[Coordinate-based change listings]
——

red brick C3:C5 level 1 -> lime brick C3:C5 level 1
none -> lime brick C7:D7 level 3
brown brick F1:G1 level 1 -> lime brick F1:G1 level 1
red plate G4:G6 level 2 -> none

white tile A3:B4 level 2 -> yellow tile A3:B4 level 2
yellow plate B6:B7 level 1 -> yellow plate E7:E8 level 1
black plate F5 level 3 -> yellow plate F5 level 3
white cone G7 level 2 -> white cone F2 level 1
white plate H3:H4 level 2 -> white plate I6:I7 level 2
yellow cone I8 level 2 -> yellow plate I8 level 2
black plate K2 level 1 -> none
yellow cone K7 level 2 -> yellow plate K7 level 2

——

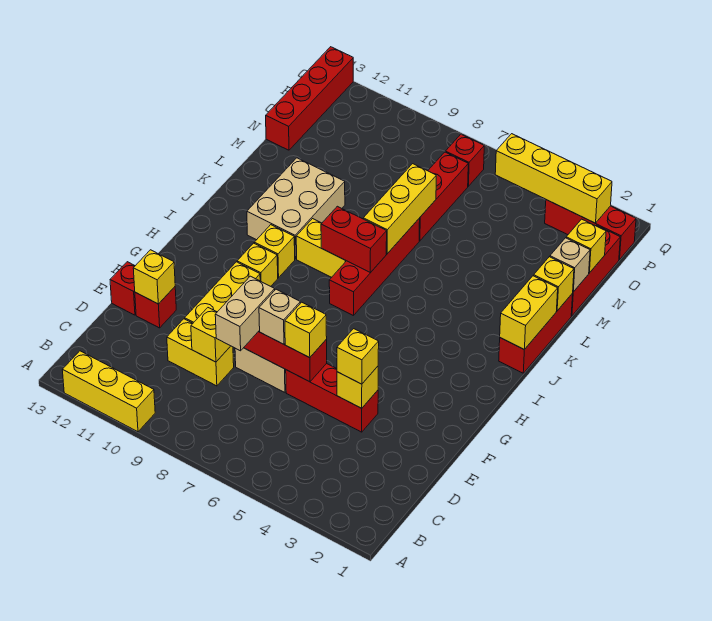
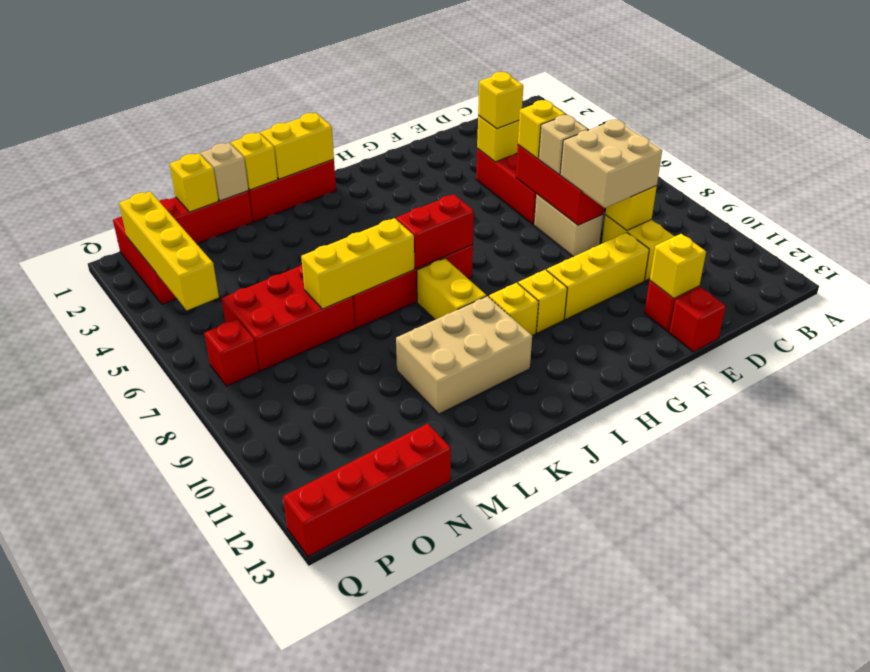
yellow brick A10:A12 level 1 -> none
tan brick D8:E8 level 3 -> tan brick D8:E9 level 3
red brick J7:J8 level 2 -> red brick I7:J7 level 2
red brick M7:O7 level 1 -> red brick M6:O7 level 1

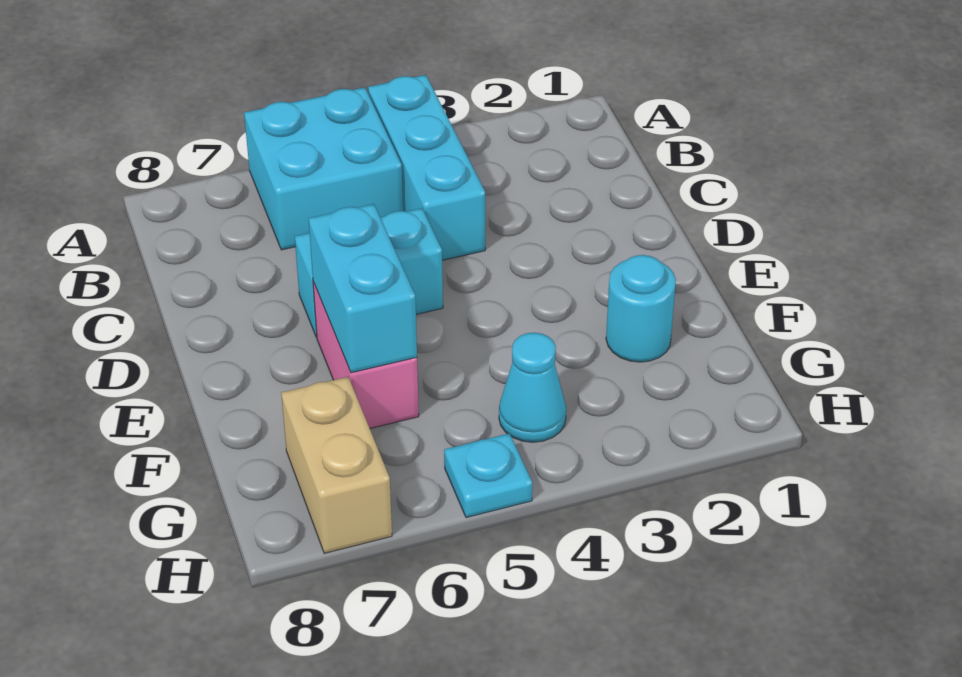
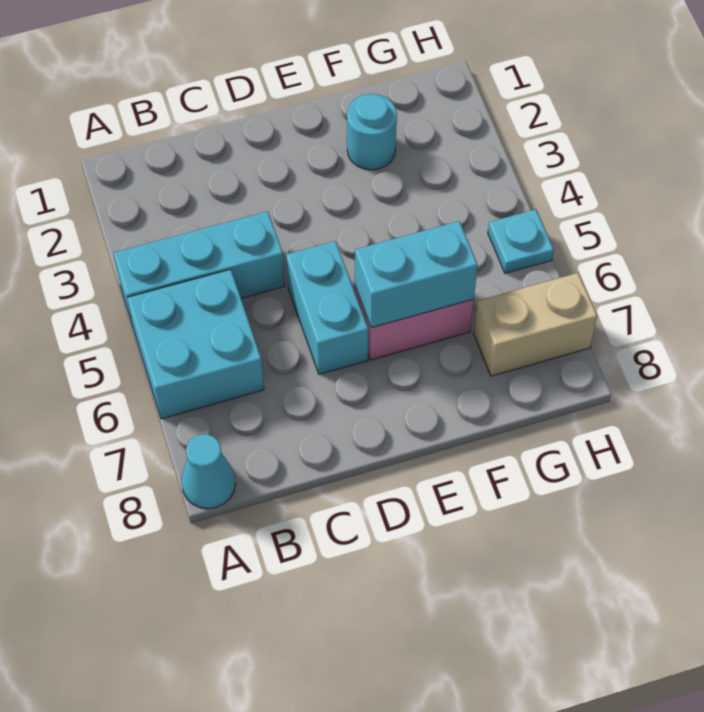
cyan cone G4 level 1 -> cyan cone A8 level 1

——

**Work task**
Out of the data above, give again only the lines starting at the one holding "white cone G7" and ending at the one holding "yellow cone K7", unchanged.

**Exercise solution**
white cone G7 level 2 -> white cone F2 level 1
white plate H3:H4 level 2 -> white plate I6:I7 level 2
yellow cone I8 level 2 -> yellow plate I8 level 2
black plate K2 level 1 -> none
yellow cone K7 level 2 -> yellow plate K7 level 2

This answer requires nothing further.